------ Supplied records
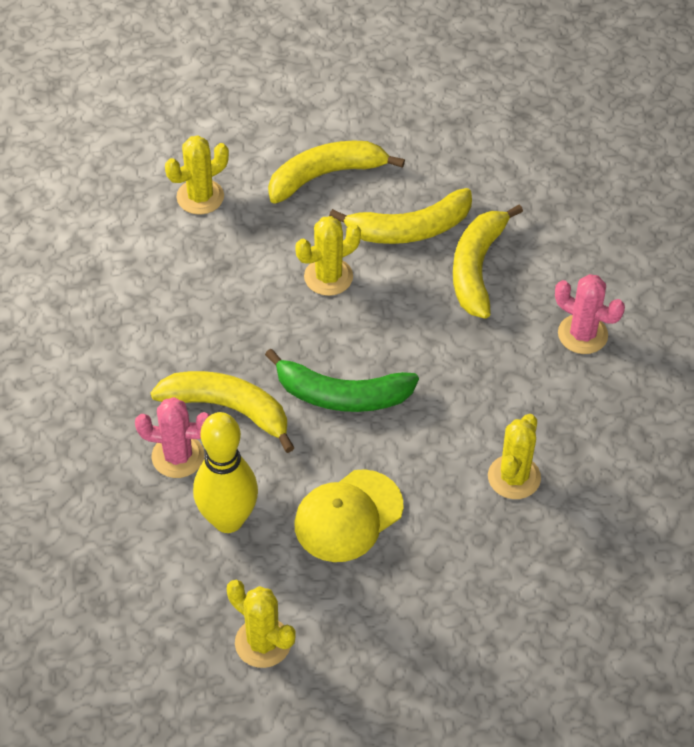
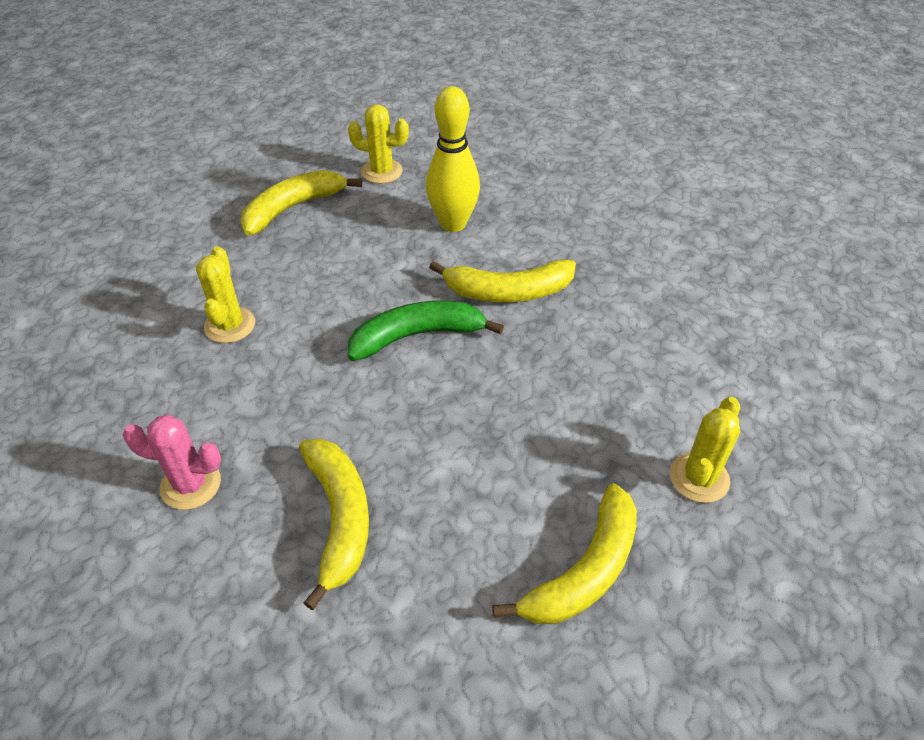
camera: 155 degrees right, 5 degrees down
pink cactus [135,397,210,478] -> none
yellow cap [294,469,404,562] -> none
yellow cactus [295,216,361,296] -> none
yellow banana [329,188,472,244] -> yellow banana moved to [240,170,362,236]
------------
In the copy, include all records verbatim but no images.

camera: 155 degrees right, 5 degrees down
pink cactus [135,397,210,478] -> none
yellow cap [294,469,404,562] -> none
yellow cactus [295,216,361,296] -> none
yellow banana [329,188,472,244] -> yellow banana moved to [240,170,362,236]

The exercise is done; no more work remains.